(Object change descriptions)

□ □ □ □

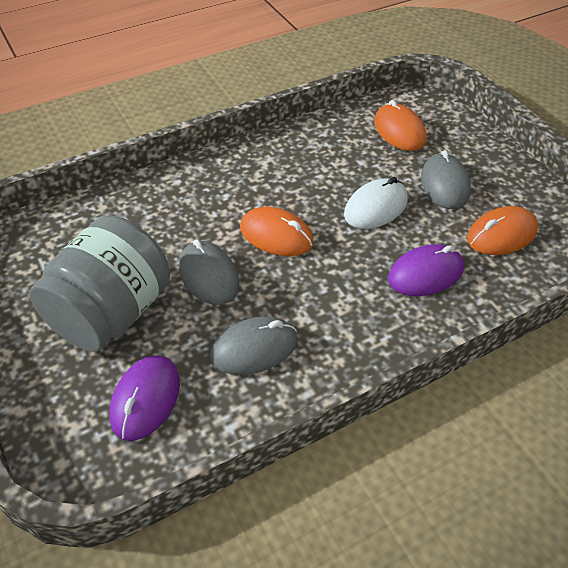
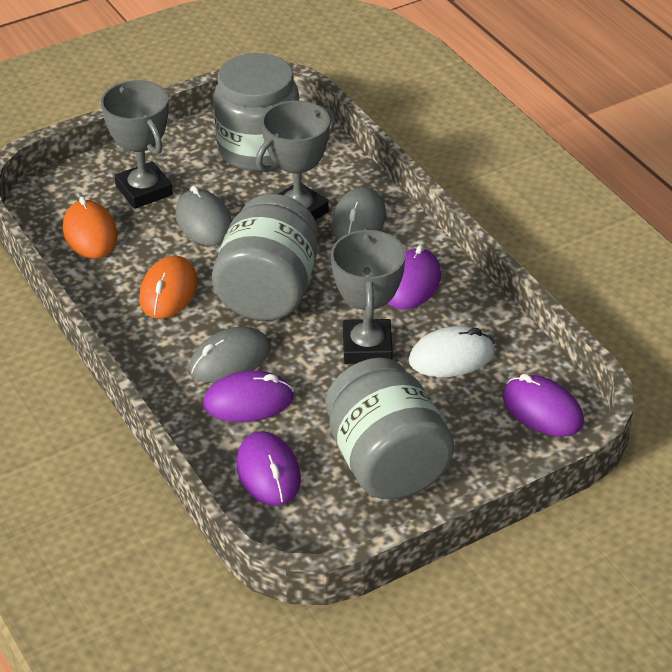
grey jar: 1 -> 3
grey trophy: 0 -> 3
orange mouse: 3 -> 2
purple mouse: 2 -> 4

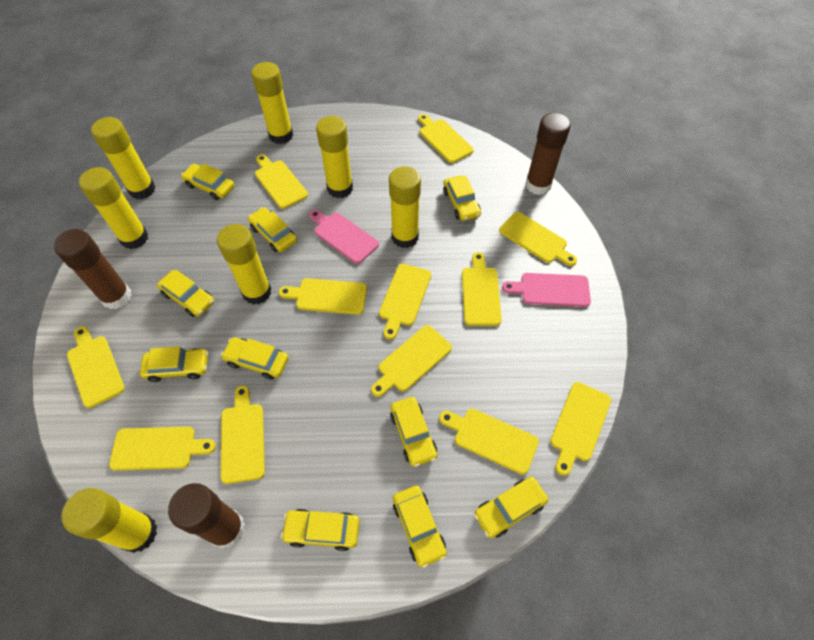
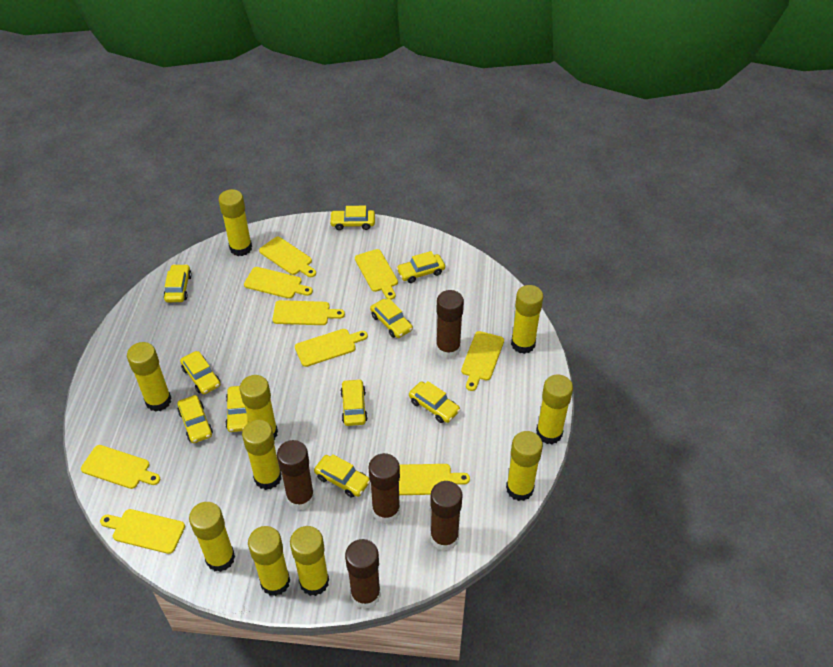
brown glue stick: 3 -> 5
pink cutting board: 2 -> 0
yellow cutting board: 12 -> 9
yellow glue stick: 7 -> 10

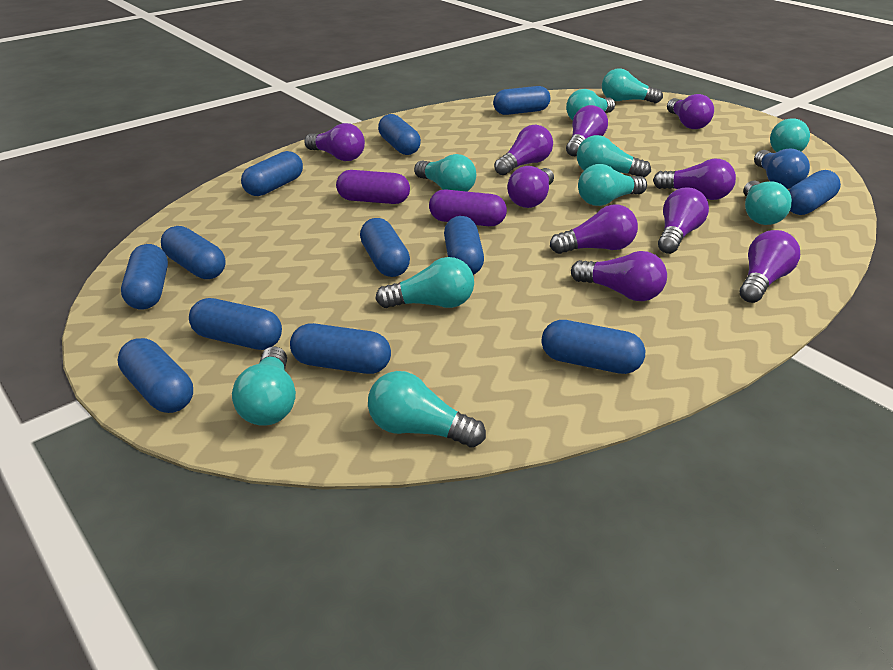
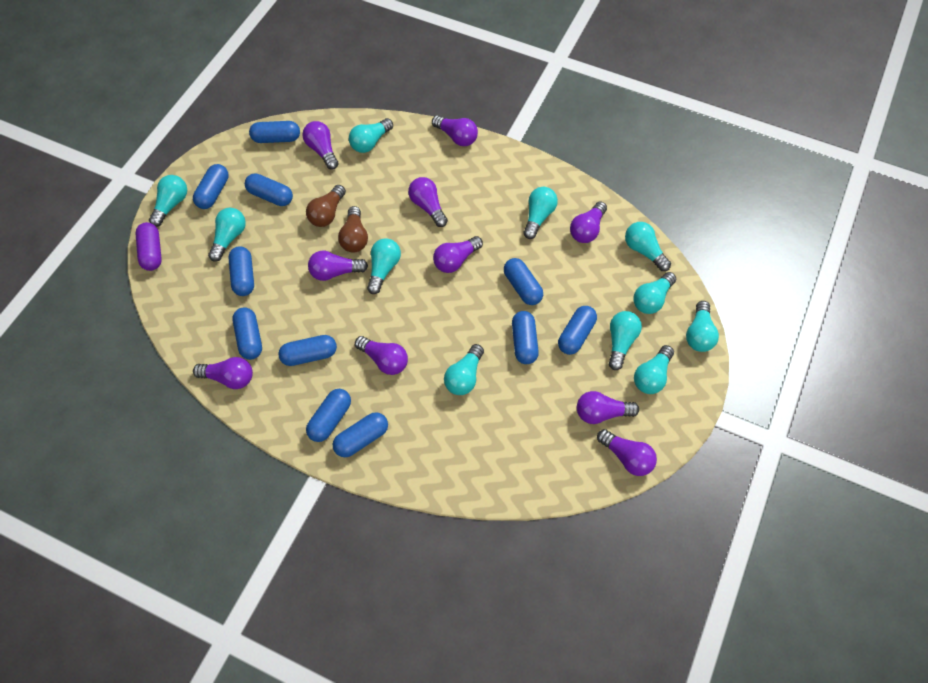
blue capsule: 12 -> 11
blue light bulb: 1 -> 0
brown light bulb: 0 -> 2
purple capsule: 2 -> 1
turquoise light bulb: 10 -> 11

□ □ □ □

▶ _Assignment_:
Having found the line with "blue capsule: 12 -> 11", transcribe it and each line after it to the end of the entries, with no other lines.

▶ _Response to this exercise_:
blue capsule: 12 -> 11
blue light bulb: 1 -> 0
brown light bulb: 0 -> 2
purple capsule: 2 -> 1
turquoise light bulb: 10 -> 11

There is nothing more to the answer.